[Records provided Boundary: Start]

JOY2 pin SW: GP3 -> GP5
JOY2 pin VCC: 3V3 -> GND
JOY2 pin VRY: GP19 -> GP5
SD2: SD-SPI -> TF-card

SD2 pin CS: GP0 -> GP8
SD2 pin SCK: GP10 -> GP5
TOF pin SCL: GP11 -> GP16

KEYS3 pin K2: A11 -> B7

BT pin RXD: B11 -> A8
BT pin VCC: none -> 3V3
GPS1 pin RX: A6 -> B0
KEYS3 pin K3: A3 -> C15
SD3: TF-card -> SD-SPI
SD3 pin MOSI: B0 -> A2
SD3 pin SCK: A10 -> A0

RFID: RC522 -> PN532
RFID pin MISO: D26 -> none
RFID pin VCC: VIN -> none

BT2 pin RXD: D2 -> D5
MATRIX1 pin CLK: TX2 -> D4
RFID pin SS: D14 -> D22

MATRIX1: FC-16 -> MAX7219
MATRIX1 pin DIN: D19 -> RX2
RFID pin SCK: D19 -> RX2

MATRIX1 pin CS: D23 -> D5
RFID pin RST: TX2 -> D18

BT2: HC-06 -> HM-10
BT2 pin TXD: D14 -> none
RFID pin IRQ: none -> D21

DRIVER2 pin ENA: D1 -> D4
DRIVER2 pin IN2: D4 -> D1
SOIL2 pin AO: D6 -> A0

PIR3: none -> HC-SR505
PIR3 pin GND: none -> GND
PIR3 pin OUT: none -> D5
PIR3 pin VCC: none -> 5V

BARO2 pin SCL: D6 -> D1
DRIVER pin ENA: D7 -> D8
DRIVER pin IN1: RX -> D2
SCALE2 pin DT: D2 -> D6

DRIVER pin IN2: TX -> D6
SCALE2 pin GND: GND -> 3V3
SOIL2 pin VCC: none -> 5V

[Records provided Boundary: End]

Nothing in the entries above should differ when you return them in full.

Exercise result:
JOY2 pin SW: GP3 -> GP5
JOY2 pin VCC: 3V3 -> GND
JOY2 pin VRY: GP19 -> GP5
SD2: SD-SPI -> TF-card

SD2 pin CS: GP0 -> GP8
SD2 pin SCK: GP10 -> GP5
TOF pin SCL: GP11 -> GP16

KEYS3 pin K2: A11 -> B7

BT pin RXD: B11 -> A8
BT pin VCC: none -> 3V3
GPS1 pin RX: A6 -> B0
KEYS3 pin K3: A3 -> C15
SD3: TF-card -> SD-SPI
SD3 pin MOSI: B0 -> A2
SD3 pin SCK: A10 -> A0

RFID: RC522 -> PN532
RFID pin MISO: D26 -> none
RFID pin VCC: VIN -> none

BT2 pin RXD: D2 -> D5
MATRIX1 pin CLK: TX2 -> D4
RFID pin SS: D14 -> D22

MATRIX1: FC-16 -> MAX7219
MATRIX1 pin DIN: D19 -> RX2
RFID pin SCK: D19 -> RX2

MATRIX1 pin CS: D23 -> D5
RFID pin RST: TX2 -> D18

BT2: HC-06 -> HM-10
BT2 pin TXD: D14 -> none
RFID pin IRQ: none -> D21

DRIVER2 pin ENA: D1 -> D4
DRIVER2 pin IN2: D4 -> D1
SOIL2 pin AO: D6 -> A0

PIR3: none -> HC-SR505
PIR3 pin GND: none -> GND
PIR3 pin OUT: none -> D5
PIR3 pin VCC: none -> 5V

BARO2 pin SCL: D6 -> D1
DRIVER pin ENA: D7 -> D8
DRIVER pin IN1: RX -> D2
SCALE2 pin DT: D2 -> D6

DRIVER pin IN2: TX -> D6
SCALE2 pin GND: GND -> 3V3
SOIL2 pin VCC: none -> 5V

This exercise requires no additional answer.